▶ What needs to be done
As the output, give exactly the lines that run from the one with "(445, 227) = (384, 167): brown" through the end of the records below, and omit pictures.

[Before-and-after object listings]
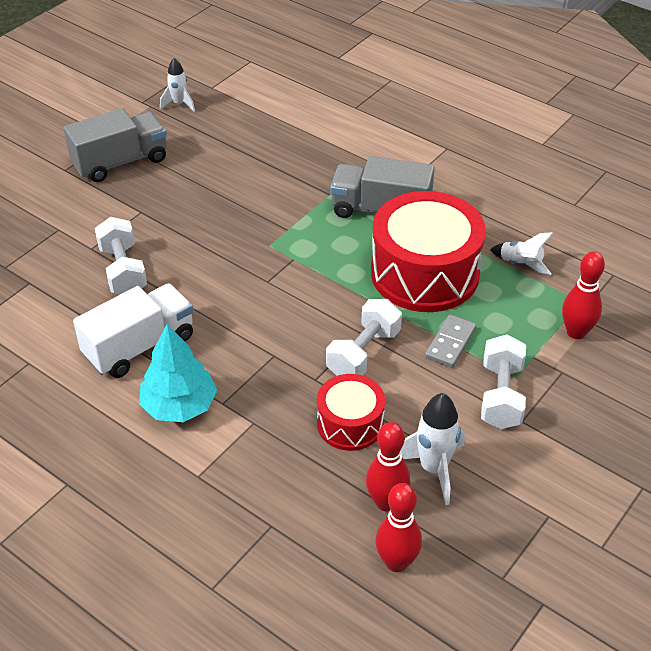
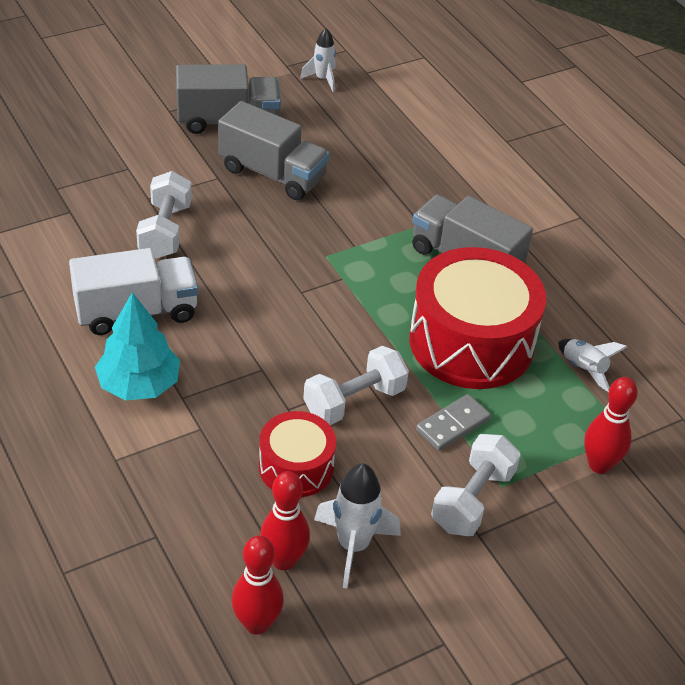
camera: 20 degrees right, 0 degrees up
(185, 193) = (272, 174): none -> grey truck

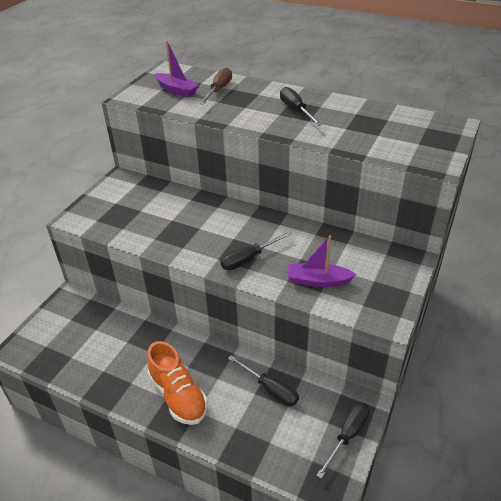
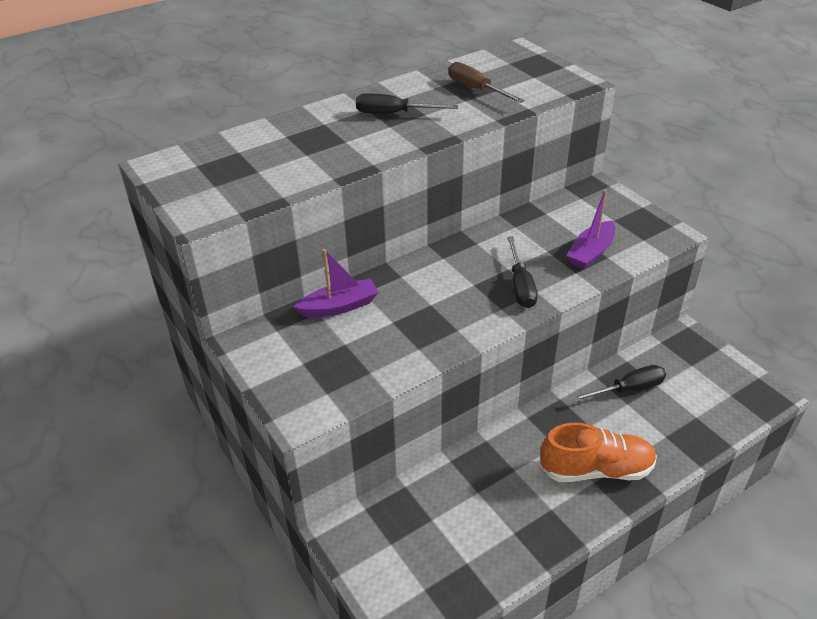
camera: 60 degrees left, 0 degrees up
(177, 90) = (234, 174): purple boat -> purple boat (339, 306)
(219, 90) = (277, 145): brown screwdriver -> brown screwdriver (476, 89)
(348, 435) = (713, 358): black screwdriver -> none

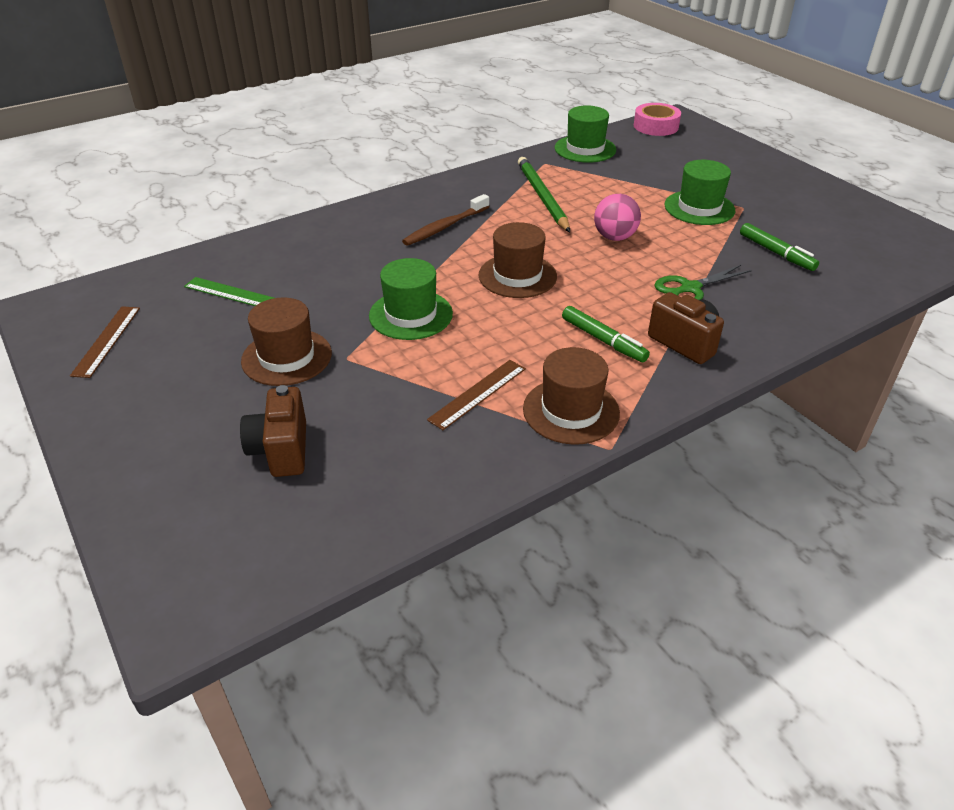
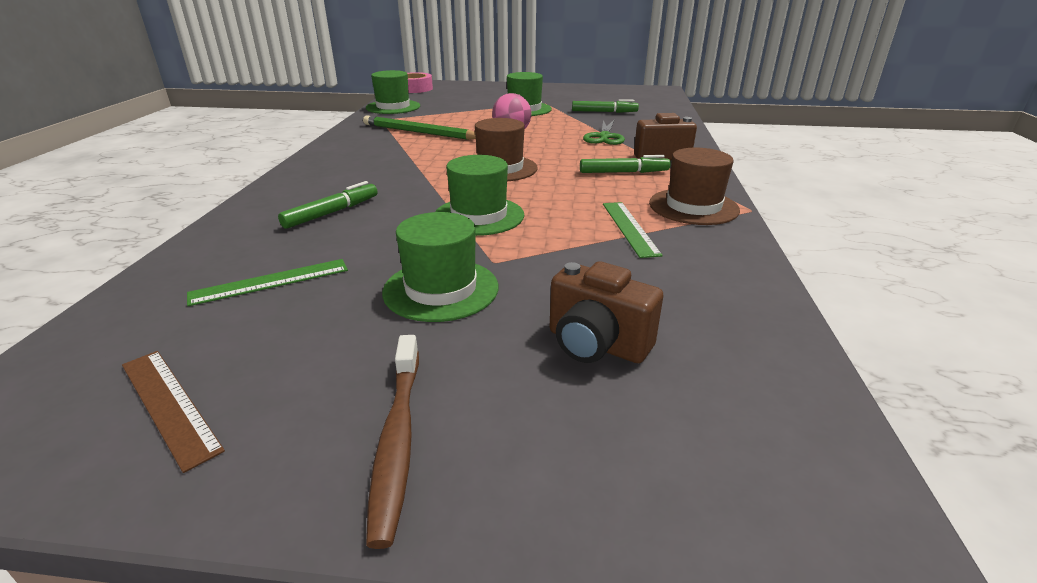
camera: 50 degrees left, 10 degrees down
(286, 357) = (441, 289): brown hat -> green hat
(341, 256) = (332, 212): none -> green marker
(445, 227) = (384, 167): brown toothbrush -> brown toothbrush (397, 440)
(478, 394) = (630, 228): brown ruler -> green ruler

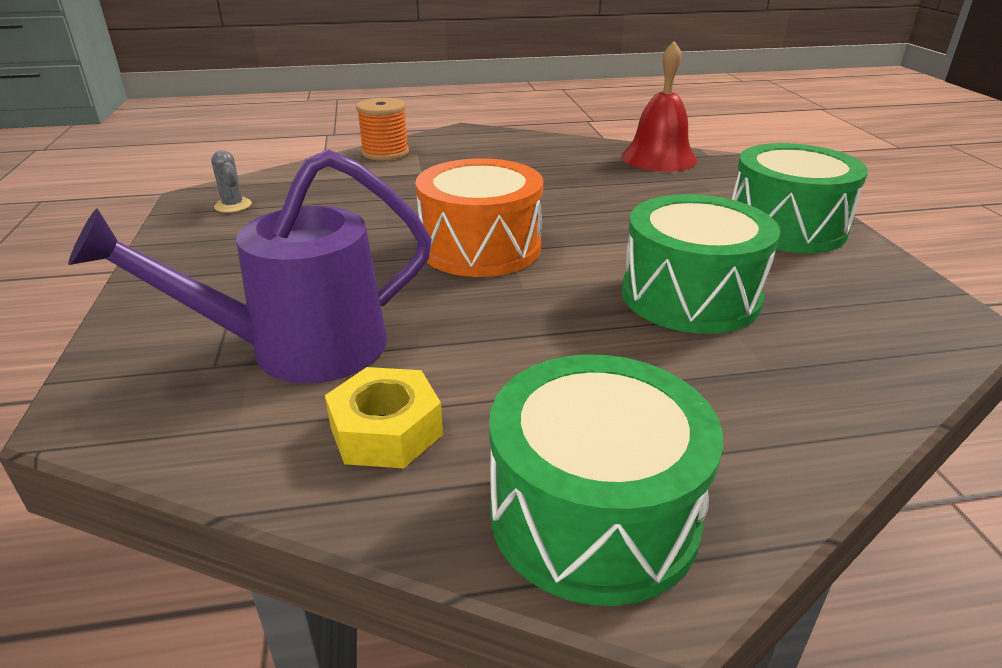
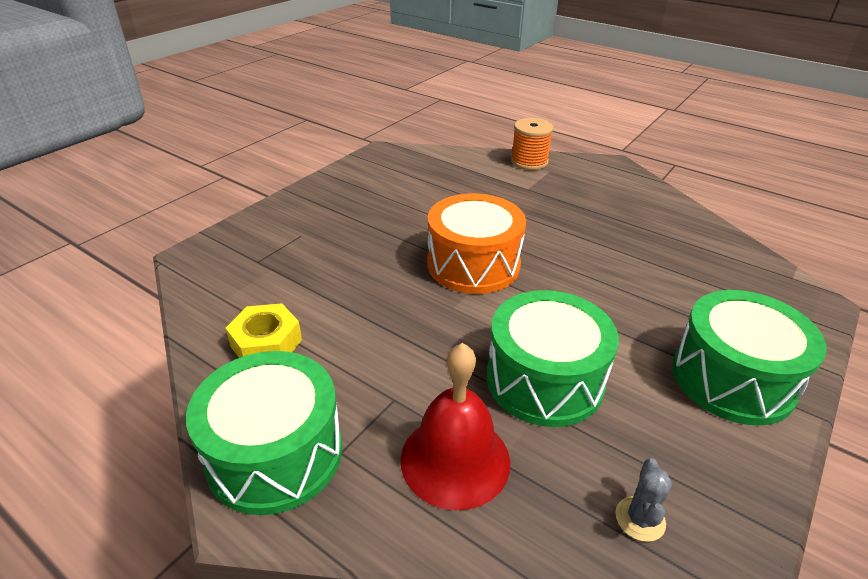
camera: 45 degrees right, 5 degrees up
(233, 205) = (392, 165): grey cactus -> grey cactus (640, 519)
(297, 349) = (296, 274): purple watering can -> none
(658, 158) = (735, 258): red bell -> red bell (455, 460)

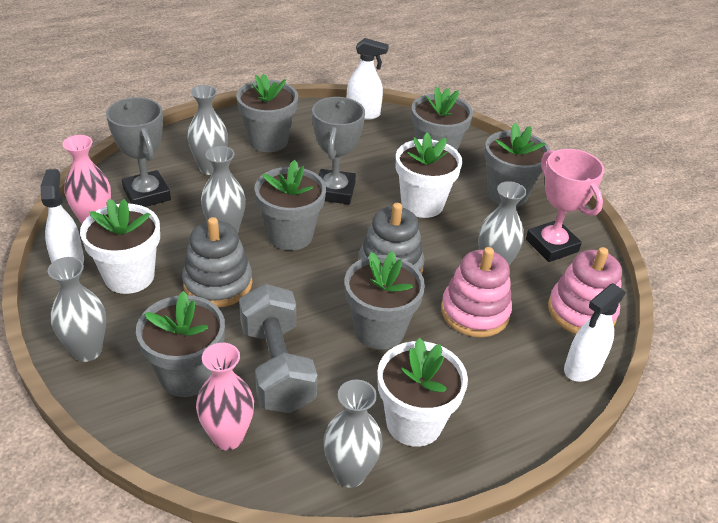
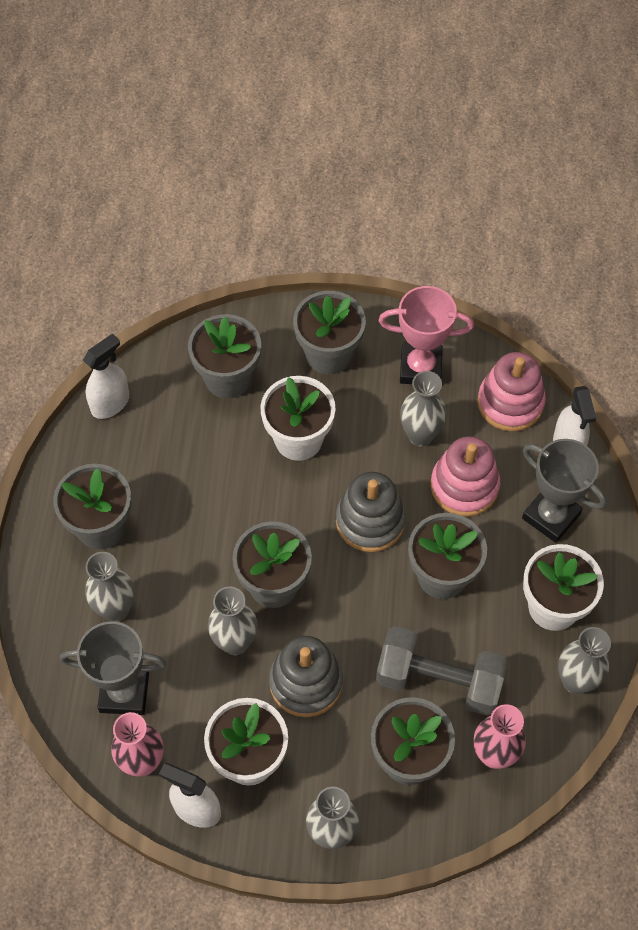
camera: 55 degrees left, 20 degrees up
(334, 191) = (230, 507): grey trophy -> grey trophy (551, 516)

▶ The completed task
(445, 227) = (384, 167): brown toothbrush -> brown toothbrush (397, 440)
(478, 394) = (630, 228): brown ruler -> green ruler

camera: 45 degrees right, 5 degrees up
(233, 205) = (392, 165): grey cactus -> grey cactus (640, 519)
(297, 349) = (296, 274): purple watering can -> none
(658, 158) = (735, 258): red bell -> red bell (455, 460)

camera: 55 degrees left, 20 degrees up
(334, 191) = (230, 507): grey trophy -> grey trophy (551, 516)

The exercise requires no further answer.